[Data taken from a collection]
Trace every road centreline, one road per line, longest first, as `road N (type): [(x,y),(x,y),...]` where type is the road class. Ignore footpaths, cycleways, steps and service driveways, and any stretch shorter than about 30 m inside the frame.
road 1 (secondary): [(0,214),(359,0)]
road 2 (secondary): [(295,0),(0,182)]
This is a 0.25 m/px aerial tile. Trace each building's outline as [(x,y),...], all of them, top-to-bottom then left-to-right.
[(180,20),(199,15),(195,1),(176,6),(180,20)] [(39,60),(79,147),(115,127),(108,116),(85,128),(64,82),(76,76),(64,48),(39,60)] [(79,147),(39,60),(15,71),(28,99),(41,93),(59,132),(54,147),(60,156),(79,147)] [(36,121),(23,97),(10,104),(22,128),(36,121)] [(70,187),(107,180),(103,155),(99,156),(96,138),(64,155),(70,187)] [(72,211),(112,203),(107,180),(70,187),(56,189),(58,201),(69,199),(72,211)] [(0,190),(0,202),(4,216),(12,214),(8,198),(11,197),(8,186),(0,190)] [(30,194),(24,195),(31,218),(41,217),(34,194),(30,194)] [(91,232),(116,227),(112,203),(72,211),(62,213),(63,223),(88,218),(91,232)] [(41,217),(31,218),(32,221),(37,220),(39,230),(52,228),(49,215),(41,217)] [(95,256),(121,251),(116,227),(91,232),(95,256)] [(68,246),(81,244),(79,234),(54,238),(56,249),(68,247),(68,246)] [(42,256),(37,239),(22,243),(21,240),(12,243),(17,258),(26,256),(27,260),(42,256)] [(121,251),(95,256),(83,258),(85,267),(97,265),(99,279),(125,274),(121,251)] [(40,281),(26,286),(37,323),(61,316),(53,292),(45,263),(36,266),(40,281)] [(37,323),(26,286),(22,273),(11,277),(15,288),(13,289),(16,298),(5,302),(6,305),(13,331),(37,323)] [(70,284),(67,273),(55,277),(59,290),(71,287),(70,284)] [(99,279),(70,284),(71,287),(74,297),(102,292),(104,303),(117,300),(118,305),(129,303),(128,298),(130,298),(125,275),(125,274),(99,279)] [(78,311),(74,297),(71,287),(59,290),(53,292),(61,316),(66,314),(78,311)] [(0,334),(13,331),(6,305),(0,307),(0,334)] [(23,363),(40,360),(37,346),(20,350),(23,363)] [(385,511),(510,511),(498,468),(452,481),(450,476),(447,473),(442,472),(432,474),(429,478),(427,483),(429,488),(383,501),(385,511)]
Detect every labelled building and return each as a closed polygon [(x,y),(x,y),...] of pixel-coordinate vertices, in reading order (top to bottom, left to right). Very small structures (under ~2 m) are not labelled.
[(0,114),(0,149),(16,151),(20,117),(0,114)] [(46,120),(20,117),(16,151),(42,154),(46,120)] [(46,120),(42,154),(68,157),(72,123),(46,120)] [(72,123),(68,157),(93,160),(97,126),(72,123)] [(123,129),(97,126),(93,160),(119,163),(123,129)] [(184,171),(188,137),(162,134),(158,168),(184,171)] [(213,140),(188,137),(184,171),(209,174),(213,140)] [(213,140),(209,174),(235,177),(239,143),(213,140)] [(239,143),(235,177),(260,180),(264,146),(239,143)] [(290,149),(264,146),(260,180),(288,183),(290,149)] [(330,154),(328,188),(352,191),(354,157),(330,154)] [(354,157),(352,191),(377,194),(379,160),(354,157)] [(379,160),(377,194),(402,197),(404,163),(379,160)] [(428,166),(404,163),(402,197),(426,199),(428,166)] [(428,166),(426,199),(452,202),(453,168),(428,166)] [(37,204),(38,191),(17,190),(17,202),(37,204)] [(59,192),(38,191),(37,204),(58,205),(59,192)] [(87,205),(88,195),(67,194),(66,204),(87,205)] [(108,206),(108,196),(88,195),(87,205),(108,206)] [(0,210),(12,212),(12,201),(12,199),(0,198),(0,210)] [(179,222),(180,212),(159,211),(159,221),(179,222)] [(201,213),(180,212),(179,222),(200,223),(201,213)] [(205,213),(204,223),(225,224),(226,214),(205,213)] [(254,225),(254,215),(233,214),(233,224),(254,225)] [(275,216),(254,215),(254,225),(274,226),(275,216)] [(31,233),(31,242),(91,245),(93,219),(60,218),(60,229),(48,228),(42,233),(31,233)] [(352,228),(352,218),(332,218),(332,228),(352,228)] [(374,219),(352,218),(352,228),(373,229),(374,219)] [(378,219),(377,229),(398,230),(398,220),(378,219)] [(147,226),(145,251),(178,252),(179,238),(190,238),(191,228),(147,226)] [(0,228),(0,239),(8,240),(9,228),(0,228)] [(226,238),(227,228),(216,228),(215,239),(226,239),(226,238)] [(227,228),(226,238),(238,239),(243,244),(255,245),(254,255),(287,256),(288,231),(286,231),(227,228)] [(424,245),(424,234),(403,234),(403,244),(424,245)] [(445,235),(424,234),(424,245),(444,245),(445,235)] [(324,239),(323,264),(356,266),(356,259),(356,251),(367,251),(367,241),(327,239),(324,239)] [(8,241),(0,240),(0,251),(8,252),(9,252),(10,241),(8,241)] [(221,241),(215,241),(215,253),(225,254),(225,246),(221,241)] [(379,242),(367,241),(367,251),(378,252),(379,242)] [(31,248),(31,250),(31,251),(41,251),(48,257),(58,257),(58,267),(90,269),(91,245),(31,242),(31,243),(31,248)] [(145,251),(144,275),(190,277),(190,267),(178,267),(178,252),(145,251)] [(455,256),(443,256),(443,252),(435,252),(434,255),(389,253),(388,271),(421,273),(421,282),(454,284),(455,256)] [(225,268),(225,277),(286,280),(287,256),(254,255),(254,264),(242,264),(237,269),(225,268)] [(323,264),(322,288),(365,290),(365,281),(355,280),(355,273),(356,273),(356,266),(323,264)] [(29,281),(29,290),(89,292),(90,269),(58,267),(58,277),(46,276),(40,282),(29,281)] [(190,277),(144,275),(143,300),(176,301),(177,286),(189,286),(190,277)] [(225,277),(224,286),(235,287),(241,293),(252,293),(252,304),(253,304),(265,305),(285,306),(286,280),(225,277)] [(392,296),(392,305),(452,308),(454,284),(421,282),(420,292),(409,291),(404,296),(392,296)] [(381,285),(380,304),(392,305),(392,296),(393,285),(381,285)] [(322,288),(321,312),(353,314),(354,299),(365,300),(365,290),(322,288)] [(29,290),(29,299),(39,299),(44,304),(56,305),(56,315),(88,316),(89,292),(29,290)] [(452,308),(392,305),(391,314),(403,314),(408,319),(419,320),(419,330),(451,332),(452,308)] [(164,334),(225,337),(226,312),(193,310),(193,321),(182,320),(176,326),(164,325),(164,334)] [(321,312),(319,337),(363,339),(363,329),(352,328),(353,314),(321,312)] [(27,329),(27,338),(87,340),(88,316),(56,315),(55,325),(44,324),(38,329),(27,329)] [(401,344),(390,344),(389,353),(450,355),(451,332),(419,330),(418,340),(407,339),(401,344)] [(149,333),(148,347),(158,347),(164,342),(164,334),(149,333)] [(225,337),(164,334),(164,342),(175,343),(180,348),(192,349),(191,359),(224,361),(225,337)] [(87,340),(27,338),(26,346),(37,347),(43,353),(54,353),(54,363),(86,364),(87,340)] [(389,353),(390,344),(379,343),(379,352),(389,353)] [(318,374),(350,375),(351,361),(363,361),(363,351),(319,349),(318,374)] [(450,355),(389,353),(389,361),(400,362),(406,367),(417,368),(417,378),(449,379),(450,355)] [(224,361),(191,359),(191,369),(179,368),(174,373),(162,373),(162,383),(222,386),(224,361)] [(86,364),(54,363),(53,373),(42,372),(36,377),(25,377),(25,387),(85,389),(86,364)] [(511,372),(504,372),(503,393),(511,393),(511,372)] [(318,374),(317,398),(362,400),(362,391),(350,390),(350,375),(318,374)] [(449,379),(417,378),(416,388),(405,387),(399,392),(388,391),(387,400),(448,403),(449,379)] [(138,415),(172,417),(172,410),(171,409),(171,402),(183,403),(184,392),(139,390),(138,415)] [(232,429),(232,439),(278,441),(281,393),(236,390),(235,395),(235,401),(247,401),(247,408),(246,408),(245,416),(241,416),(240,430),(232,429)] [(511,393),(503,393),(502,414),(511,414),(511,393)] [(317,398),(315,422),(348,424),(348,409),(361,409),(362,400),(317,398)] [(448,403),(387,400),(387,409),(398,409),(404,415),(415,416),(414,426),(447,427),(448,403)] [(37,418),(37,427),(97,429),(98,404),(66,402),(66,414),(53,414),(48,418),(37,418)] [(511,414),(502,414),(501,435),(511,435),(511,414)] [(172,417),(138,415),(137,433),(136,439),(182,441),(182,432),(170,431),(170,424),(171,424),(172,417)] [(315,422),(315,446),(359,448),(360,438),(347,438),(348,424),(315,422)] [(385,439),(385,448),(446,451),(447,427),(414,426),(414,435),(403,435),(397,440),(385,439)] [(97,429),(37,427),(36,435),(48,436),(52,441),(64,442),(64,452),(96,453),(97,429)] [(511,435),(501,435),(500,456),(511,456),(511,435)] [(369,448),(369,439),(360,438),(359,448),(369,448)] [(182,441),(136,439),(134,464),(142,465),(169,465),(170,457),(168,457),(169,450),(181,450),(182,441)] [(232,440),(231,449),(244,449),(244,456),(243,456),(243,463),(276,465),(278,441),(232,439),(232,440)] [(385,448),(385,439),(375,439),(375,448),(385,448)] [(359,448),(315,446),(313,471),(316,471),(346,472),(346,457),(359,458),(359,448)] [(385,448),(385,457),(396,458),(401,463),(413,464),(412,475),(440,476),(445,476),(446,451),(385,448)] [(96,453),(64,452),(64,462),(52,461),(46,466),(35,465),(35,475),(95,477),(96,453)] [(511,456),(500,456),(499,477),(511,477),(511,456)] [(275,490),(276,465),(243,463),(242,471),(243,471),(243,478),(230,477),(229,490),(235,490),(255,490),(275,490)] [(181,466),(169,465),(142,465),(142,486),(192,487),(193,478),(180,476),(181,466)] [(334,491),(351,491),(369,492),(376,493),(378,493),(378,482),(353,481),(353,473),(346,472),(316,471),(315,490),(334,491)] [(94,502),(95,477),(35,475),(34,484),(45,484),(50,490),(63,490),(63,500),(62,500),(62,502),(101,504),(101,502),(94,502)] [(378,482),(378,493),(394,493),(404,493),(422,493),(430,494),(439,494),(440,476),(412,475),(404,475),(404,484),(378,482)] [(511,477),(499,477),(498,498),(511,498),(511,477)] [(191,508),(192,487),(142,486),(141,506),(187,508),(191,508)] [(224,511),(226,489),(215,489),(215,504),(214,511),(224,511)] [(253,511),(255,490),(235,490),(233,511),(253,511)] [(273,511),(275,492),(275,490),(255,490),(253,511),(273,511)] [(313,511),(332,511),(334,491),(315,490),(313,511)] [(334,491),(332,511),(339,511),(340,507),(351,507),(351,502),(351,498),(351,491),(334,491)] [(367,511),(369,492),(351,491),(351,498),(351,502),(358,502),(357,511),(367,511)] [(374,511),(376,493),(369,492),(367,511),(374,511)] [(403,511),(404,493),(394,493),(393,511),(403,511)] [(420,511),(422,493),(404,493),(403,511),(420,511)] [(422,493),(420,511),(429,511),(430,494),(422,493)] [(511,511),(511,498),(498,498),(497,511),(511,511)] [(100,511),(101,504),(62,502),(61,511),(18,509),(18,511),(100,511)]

§ GIVEN REQUEST: Reproduce the items verbatim from the start of the records through the line containing "road 2 (secondary): [(295,0),(0,182)]", including that line.

§ SOLUTION TO THE EXERCISE:
Trace every road centreline, one road per line, longest first, as `road N (type): [(x,y),(x,y),...]` where type is the road class. Ignore footpaths, cycleways, steps and service driveways, and any stretch shorter than about 30 m inside the frame.
road 1 (secondary): [(0,214),(359,0)]
road 2 (secondary): [(295,0),(0,182)]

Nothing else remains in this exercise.